Prompt:
Return the lines below that contain "white".

Exercise input:
──────────────────────────────
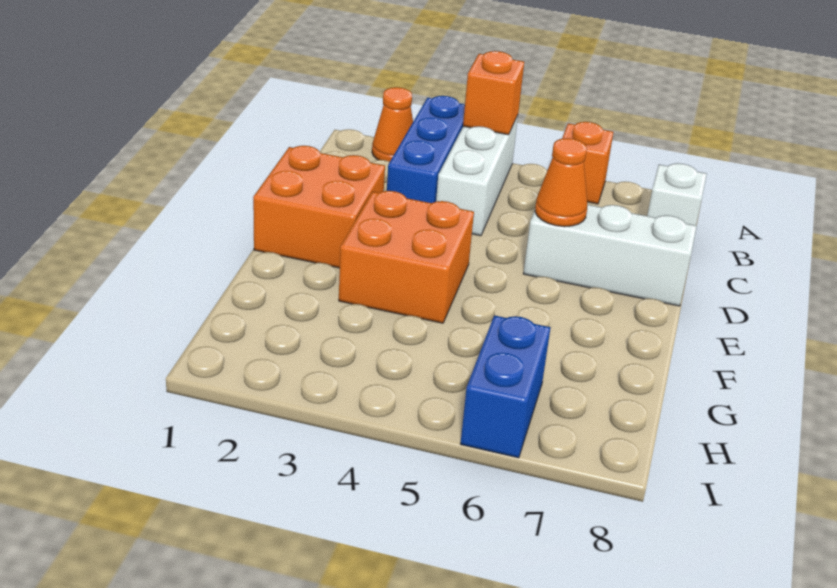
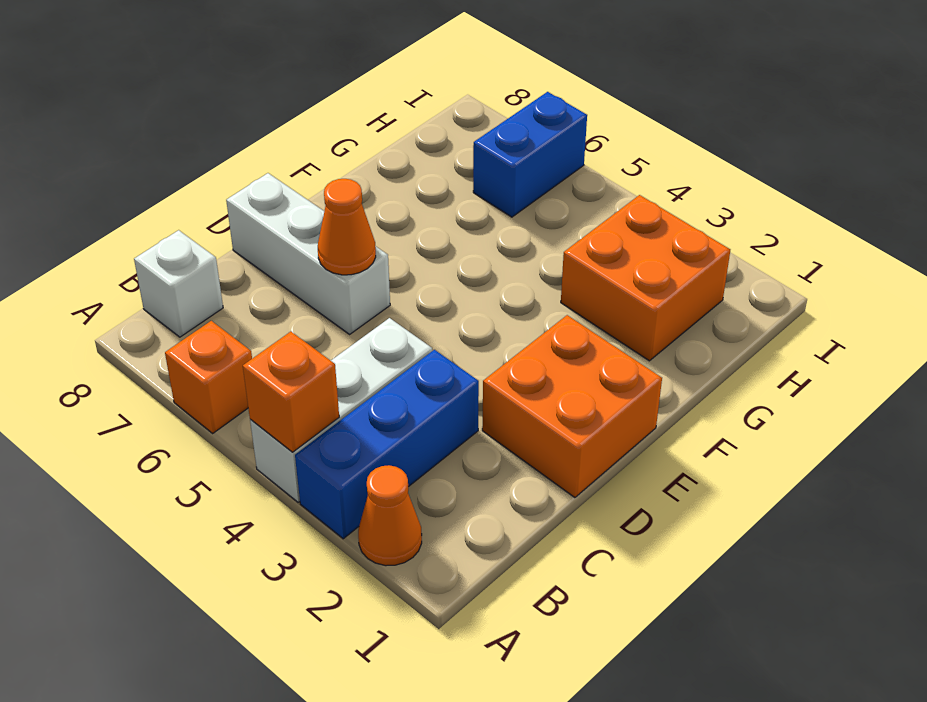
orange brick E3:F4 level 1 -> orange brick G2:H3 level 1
──────────────────────────────
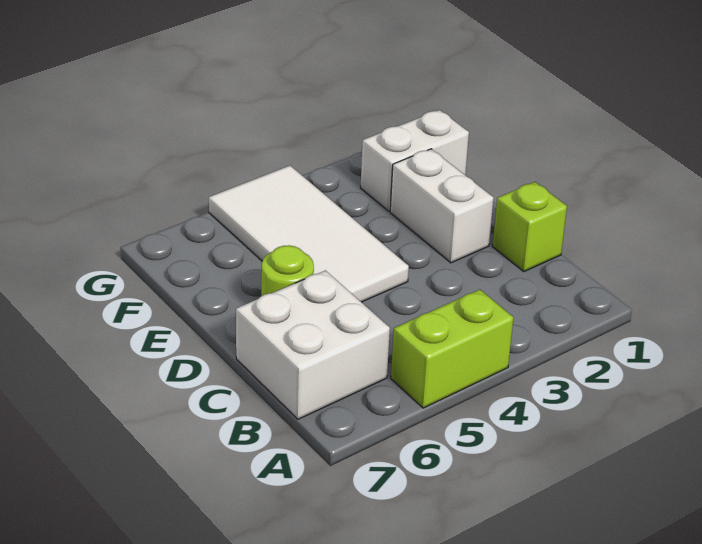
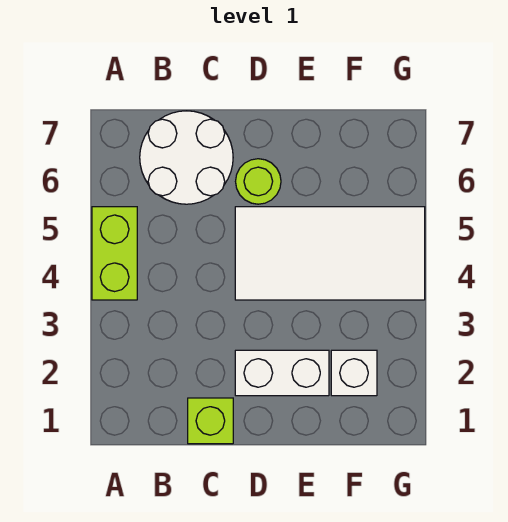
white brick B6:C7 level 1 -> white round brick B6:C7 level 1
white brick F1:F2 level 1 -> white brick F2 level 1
──────────────────────────────
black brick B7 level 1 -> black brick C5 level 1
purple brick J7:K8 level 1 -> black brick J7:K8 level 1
──────────────────────────────
Result:
white brick B6:C7 level 1 -> white round brick B6:C7 level 1
white brick F1:F2 level 1 -> white brick F2 level 1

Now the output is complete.